What the task requires: Copy exactly the lines that run from the line containing "(654, 481) = (424, 392): brown" to the end of the material below, both ends included.

Exercise inputs:

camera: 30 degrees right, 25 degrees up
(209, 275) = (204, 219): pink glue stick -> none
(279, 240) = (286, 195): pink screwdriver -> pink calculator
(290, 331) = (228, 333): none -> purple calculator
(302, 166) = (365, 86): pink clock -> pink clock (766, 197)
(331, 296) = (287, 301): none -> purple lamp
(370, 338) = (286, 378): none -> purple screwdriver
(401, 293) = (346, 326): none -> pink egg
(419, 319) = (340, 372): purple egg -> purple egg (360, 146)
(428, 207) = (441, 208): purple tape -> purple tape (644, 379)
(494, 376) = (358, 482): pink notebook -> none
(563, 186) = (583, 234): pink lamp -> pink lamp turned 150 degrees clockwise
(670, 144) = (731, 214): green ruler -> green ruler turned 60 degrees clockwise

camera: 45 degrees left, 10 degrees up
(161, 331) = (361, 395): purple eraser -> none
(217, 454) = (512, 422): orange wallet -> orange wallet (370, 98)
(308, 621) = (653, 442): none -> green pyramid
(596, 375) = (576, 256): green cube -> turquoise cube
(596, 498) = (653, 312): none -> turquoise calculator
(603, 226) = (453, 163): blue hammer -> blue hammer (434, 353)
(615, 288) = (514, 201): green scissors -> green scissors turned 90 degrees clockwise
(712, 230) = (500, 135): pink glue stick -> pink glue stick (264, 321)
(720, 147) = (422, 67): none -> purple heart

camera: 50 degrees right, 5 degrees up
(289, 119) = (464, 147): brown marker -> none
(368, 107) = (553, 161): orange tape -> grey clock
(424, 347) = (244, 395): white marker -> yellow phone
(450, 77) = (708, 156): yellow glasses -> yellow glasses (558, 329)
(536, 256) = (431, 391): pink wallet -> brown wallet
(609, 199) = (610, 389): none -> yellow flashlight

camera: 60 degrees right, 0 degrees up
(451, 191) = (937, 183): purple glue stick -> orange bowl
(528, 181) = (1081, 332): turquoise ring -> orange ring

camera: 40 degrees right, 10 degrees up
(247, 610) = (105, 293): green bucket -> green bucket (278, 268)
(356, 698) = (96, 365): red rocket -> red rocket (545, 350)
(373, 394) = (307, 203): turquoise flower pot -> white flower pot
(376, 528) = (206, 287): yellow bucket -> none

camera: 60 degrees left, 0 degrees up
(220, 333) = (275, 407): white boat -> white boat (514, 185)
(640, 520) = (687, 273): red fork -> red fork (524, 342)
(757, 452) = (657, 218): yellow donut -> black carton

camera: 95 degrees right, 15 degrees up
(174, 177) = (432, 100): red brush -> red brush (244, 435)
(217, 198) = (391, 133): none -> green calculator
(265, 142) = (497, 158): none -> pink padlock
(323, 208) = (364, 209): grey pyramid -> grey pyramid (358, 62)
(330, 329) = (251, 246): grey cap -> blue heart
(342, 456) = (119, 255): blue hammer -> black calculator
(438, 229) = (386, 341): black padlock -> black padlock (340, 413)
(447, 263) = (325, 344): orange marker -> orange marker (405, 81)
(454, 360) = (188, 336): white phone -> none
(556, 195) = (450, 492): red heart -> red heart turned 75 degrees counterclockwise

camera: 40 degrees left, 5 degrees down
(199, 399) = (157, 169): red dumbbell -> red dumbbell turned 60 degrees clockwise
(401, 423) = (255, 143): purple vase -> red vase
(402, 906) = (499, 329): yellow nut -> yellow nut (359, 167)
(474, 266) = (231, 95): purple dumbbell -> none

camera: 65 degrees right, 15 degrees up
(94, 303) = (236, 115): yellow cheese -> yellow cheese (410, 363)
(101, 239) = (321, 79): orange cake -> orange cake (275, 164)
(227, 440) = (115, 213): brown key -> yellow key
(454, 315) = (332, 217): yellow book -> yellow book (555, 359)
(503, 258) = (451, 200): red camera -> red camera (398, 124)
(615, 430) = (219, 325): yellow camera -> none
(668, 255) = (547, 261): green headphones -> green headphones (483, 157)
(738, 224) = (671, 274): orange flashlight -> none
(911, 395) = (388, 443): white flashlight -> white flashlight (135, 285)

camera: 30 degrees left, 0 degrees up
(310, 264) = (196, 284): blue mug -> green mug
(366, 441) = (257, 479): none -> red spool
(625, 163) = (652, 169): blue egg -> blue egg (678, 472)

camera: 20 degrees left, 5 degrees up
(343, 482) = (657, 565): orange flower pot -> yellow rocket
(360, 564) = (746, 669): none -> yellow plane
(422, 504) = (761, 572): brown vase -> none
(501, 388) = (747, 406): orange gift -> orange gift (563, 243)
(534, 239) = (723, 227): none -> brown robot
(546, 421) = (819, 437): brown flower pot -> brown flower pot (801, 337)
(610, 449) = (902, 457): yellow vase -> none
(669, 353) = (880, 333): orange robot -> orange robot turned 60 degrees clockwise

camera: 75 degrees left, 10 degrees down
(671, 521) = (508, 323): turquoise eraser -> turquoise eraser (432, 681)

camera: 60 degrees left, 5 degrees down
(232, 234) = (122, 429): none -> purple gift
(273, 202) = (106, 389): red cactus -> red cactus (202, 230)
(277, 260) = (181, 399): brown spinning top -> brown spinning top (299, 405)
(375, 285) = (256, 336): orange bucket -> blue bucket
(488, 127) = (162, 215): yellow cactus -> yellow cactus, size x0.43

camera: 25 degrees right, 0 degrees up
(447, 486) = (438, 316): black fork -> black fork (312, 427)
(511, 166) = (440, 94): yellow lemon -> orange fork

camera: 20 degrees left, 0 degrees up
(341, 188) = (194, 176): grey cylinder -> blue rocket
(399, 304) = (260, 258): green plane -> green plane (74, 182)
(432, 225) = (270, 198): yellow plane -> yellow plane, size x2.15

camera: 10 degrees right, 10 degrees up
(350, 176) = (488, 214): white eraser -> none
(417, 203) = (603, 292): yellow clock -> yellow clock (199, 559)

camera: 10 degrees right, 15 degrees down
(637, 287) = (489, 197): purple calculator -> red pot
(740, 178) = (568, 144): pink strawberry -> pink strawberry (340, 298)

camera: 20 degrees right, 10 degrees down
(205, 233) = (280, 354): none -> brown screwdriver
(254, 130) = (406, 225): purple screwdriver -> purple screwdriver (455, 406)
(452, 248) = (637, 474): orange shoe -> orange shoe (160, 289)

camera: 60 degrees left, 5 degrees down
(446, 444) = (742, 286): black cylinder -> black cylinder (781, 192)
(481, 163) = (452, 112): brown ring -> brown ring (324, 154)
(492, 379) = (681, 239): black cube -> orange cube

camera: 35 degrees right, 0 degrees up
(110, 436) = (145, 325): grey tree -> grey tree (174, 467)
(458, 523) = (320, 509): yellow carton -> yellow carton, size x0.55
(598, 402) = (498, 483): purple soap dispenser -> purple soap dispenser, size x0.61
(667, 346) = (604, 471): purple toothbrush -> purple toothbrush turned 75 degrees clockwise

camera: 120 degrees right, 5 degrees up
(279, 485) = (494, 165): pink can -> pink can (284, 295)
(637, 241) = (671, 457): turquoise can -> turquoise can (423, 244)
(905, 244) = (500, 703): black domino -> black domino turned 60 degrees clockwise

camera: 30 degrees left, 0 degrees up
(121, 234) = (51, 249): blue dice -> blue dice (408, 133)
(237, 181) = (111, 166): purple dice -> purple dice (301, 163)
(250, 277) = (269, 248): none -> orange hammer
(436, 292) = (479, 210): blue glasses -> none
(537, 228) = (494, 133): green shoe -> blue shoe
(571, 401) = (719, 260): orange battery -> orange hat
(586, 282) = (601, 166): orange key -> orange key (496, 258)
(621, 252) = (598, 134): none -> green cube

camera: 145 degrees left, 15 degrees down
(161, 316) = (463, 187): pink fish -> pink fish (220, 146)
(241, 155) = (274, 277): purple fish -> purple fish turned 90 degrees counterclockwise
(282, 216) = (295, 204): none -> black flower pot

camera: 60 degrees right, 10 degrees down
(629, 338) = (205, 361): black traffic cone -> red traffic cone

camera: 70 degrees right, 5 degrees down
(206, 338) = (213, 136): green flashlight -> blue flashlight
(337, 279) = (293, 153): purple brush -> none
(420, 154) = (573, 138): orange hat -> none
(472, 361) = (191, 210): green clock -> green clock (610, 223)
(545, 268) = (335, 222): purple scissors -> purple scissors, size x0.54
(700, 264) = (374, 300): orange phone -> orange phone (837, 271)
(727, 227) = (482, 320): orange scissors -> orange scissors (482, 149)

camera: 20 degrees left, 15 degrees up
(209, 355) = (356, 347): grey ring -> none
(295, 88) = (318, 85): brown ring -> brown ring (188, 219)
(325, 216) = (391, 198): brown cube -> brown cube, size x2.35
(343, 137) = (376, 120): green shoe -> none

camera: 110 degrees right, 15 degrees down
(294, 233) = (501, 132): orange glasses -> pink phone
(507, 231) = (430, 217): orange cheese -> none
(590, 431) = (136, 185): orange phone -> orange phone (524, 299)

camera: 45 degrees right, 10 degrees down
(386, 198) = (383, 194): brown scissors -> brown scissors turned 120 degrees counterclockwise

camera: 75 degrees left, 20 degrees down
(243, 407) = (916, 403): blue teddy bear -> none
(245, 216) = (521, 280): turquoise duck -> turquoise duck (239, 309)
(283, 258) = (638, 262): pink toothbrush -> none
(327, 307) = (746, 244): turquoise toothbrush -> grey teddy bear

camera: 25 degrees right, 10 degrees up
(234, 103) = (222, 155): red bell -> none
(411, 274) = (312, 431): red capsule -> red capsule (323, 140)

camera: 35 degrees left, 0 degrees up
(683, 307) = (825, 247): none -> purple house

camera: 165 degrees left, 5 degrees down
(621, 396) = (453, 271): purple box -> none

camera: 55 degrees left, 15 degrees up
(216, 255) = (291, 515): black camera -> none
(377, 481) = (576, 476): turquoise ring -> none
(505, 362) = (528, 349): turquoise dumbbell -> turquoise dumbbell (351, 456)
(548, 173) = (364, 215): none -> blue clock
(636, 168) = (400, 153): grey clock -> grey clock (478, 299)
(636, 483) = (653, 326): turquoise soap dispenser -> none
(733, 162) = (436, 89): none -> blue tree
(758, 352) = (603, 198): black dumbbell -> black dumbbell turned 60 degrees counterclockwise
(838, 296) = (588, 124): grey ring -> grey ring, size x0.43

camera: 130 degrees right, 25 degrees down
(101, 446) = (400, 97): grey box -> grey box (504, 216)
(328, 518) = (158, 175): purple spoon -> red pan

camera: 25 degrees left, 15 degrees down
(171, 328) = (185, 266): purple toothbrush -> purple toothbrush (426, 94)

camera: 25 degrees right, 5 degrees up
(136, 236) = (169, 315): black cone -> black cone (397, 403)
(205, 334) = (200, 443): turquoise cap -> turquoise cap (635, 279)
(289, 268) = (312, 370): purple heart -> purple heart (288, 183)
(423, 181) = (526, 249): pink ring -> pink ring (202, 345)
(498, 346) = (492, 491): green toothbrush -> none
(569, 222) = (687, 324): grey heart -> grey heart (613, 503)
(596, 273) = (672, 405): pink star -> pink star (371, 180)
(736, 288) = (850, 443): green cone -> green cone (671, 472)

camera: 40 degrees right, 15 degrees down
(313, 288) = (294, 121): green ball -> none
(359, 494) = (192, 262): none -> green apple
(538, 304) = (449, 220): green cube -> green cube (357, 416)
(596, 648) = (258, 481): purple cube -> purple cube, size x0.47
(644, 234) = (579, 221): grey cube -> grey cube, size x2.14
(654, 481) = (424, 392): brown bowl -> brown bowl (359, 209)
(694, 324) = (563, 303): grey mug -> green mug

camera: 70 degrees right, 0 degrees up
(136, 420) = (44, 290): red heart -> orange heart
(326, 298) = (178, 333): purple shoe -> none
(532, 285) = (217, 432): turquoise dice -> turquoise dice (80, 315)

Solution to this problem:
(654, 481) = (424, 392): brown bowl -> brown bowl (359, 209)
(694, 324) = (563, 303): grey mug -> green mug

camera: 70 degrees right, 0 degrees up
(136, 420) = (44, 290): red heart -> orange heart
(326, 298) = (178, 333): purple shoe -> none
(532, 285) = (217, 432): turquoise dice -> turquoise dice (80, 315)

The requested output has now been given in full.